▸ Exercise requirements
Here is a listing. Write it all out again exactly, but not its pictures.

▸ Dataset records
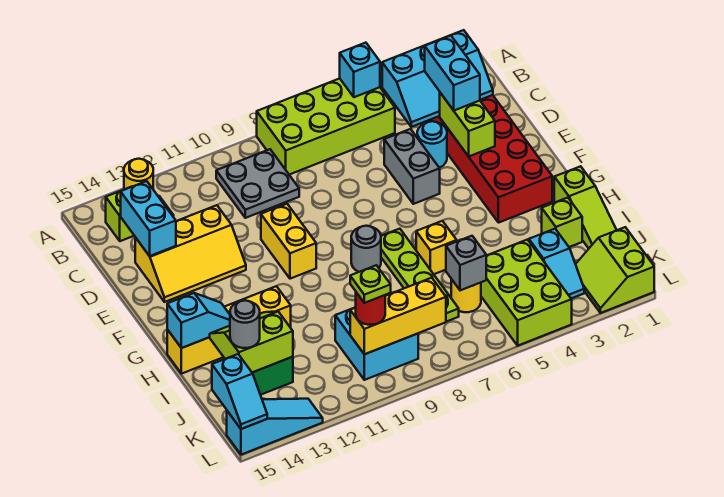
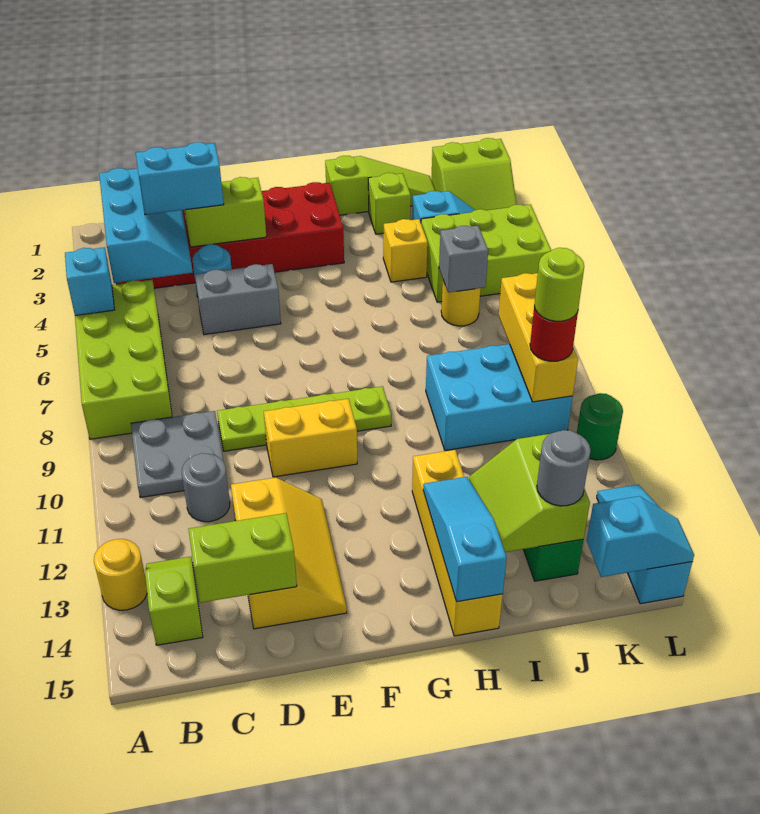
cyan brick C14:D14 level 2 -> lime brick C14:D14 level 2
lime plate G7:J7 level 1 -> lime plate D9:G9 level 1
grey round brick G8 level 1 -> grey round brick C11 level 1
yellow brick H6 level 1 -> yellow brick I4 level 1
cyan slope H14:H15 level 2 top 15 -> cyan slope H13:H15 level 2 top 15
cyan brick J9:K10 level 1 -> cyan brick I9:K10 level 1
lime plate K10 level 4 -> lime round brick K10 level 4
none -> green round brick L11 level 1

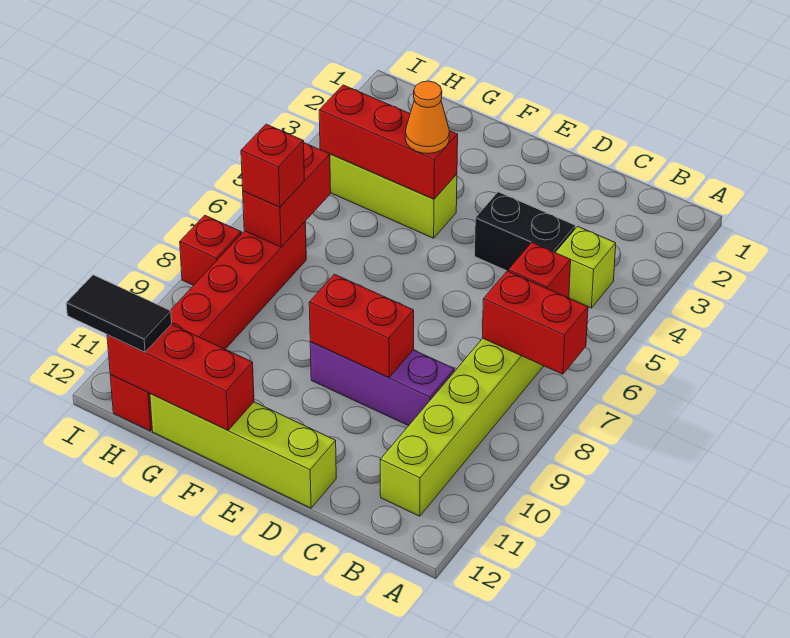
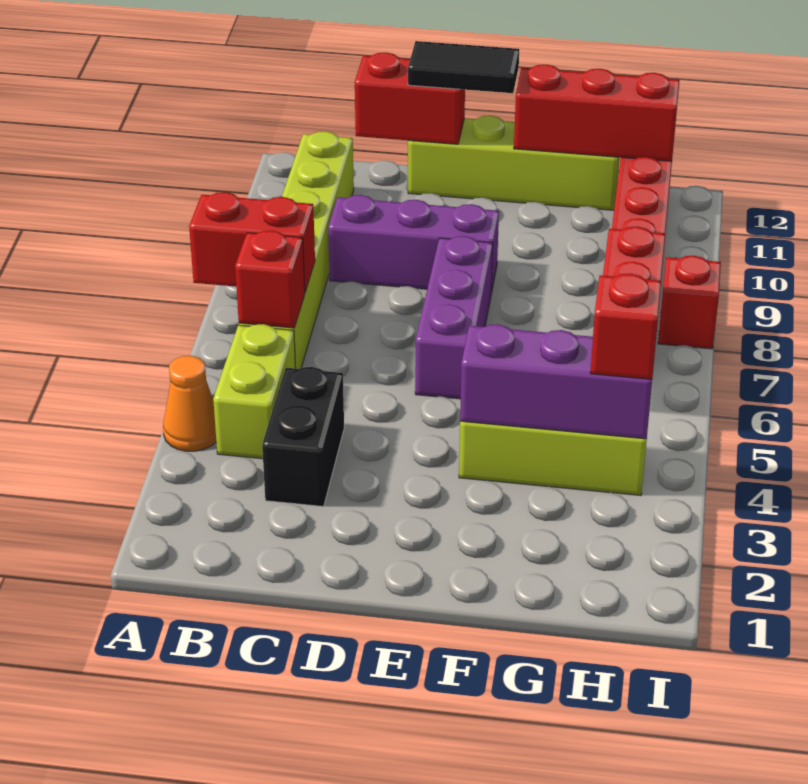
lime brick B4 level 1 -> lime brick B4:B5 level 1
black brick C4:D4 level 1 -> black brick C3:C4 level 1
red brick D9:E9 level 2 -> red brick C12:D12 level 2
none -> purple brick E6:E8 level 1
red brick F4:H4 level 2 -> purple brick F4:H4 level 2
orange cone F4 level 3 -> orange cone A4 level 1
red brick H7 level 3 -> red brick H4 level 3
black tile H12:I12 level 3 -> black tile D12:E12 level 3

▸ Written reply
cyan brick C14:D14 level 2 -> lime brick C14:D14 level 2
lime plate G7:J7 level 1 -> lime plate D9:G9 level 1
grey round brick G8 level 1 -> grey round brick C11 level 1
yellow brick H6 level 1 -> yellow brick I4 level 1
cyan slope H14:H15 level 2 top 15 -> cyan slope H13:H15 level 2 top 15
cyan brick J9:K10 level 1 -> cyan brick I9:K10 level 1
lime plate K10 level 4 -> lime round brick K10 level 4
none -> green round brick L11 level 1

lime brick B4 level 1 -> lime brick B4:B5 level 1
black brick C4:D4 level 1 -> black brick C3:C4 level 1
red brick D9:E9 level 2 -> red brick C12:D12 level 2
none -> purple brick E6:E8 level 1
red brick F4:H4 level 2 -> purple brick F4:H4 level 2
orange cone F4 level 3 -> orange cone A4 level 1
red brick H7 level 3 -> red brick H4 level 3
black tile H12:I12 level 3 -> black tile D12:E12 level 3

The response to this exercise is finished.